Recorded information:

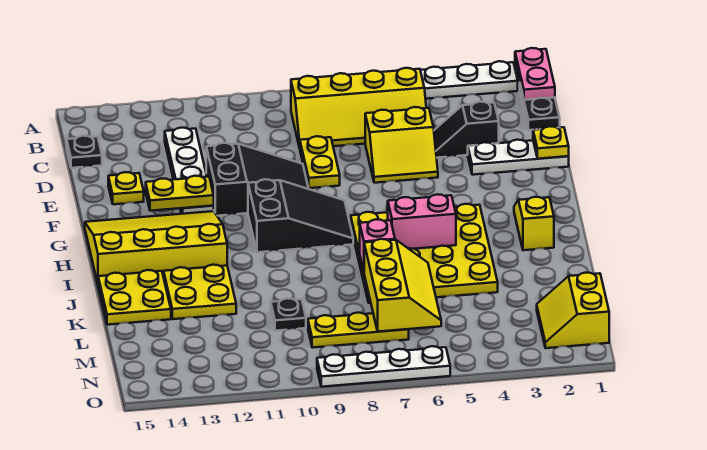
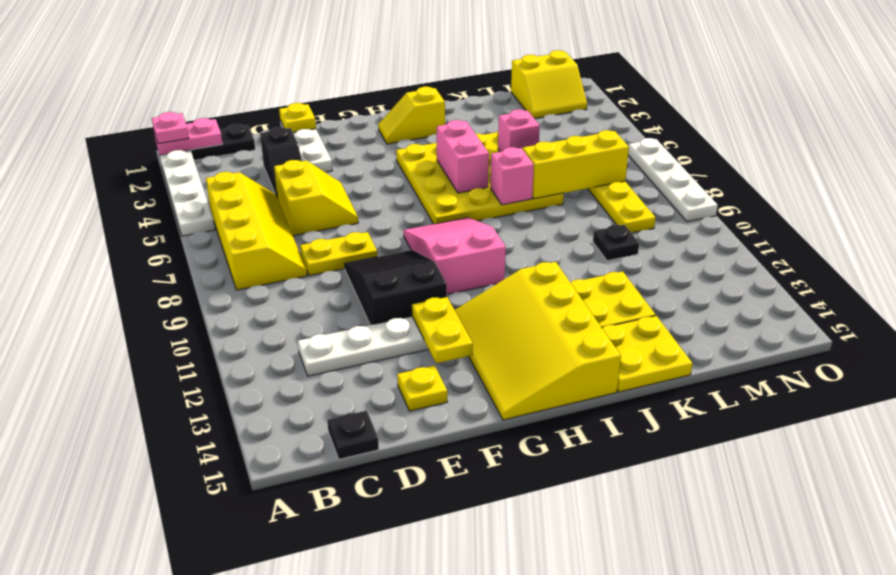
none -> pink plate A1 level 3
black slope G8:H10 level 1 top 10 -> pink slope G8:H10 level 1 top 10
none -> pink brick K5 level 2

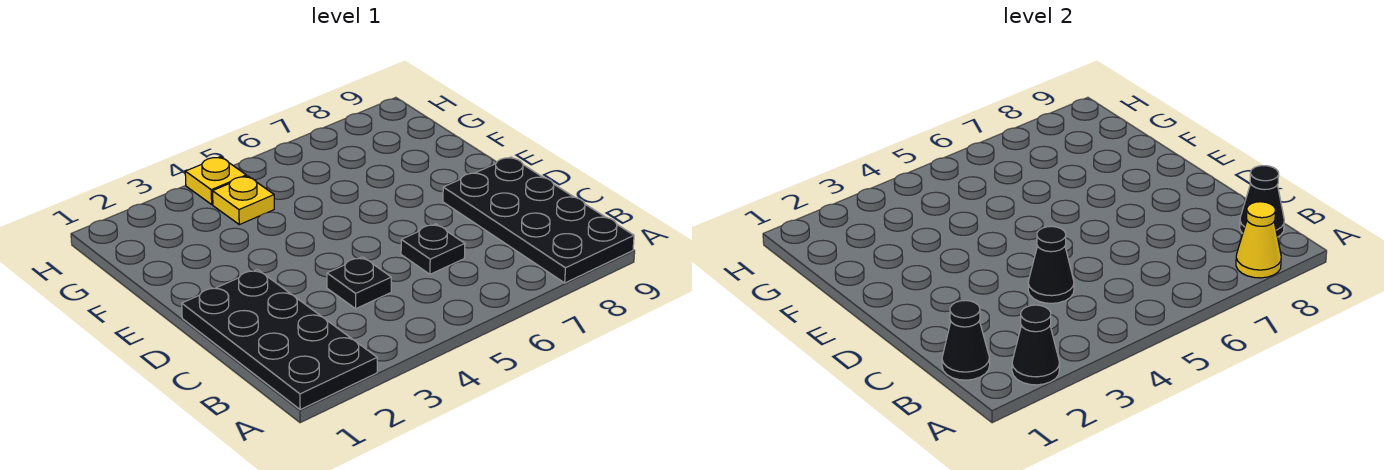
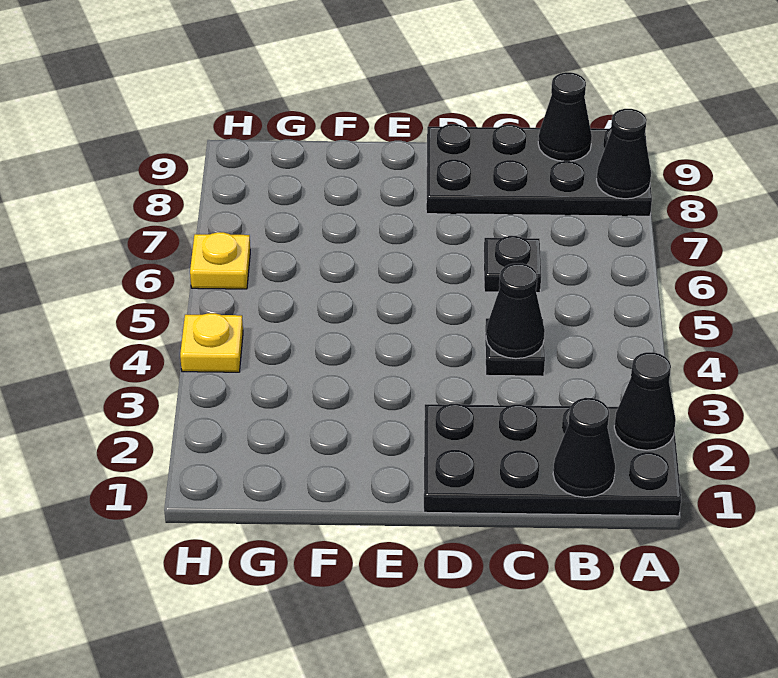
yellow cone A8 level 2 -> black cone A8 level 2
yellow plate G4 level 1 -> yellow plate H6 level 1

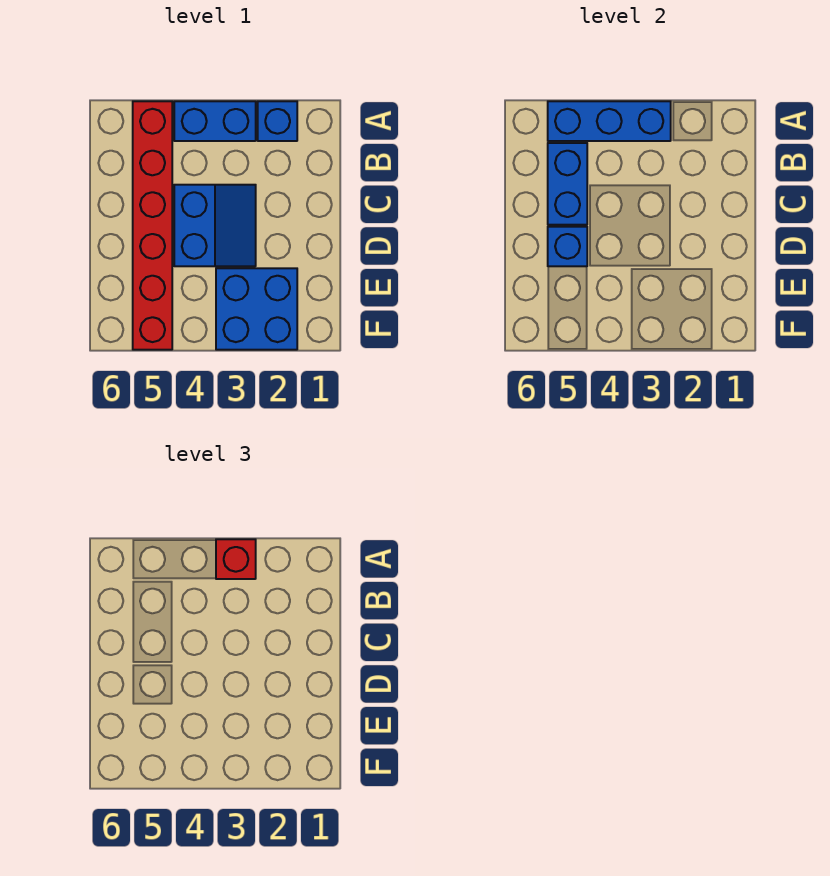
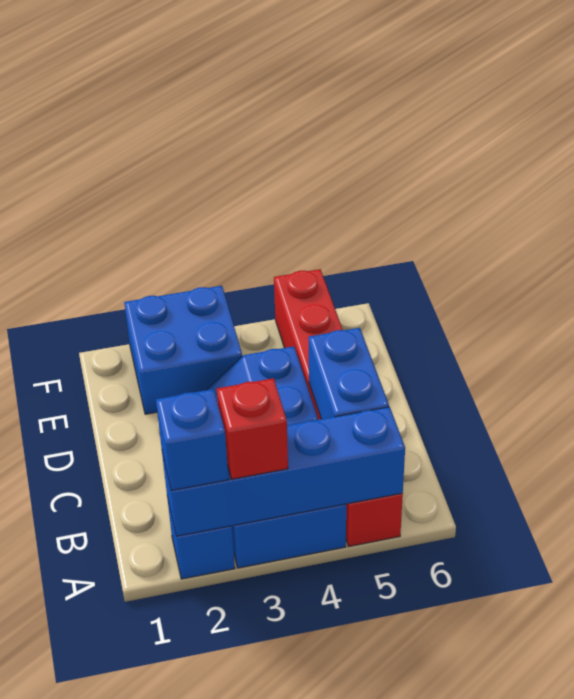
blue brick A3:A5 level 2 -> blue brick A2:A5 level 2
blue brick D5 level 2 -> blue brick A2 level 3

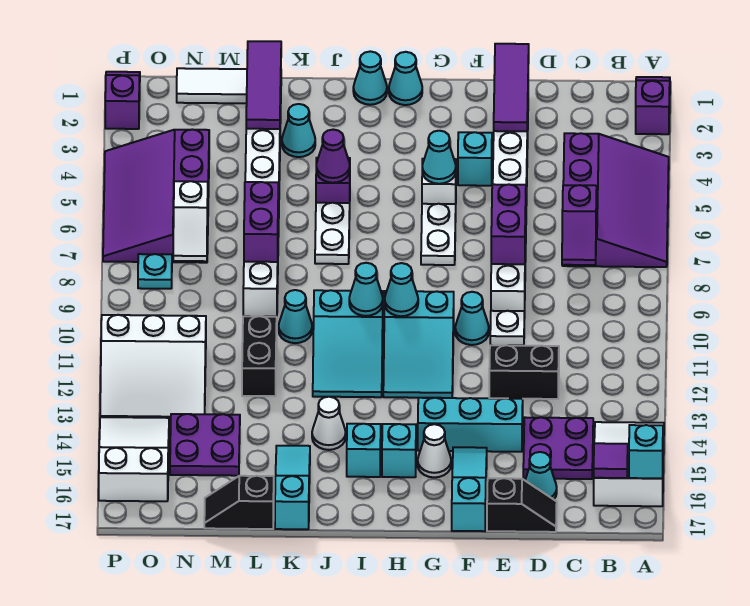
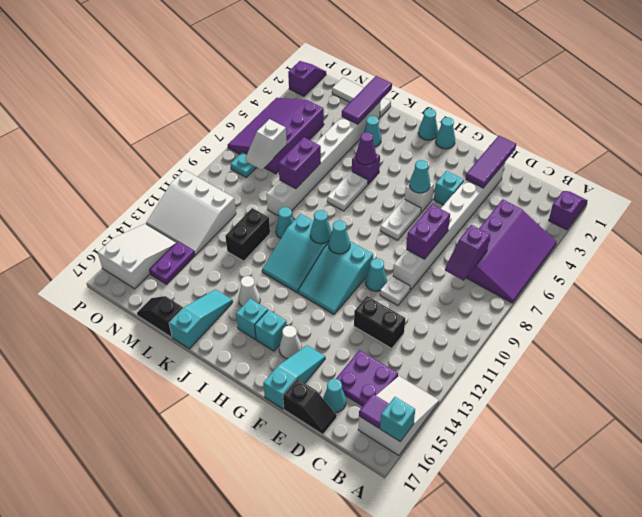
cyan brick E14:G14 level 1 -> none
purple plate M14:N15 level 1 -> purple plate N14:N15 level 1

Prompt:
Could you filter the entries above for lines holding the string "yellow" and copy them?

Solution:
yellow cone A8 level 2 -> black cone A8 level 2
yellow plate G4 level 1 -> yellow plate H6 level 1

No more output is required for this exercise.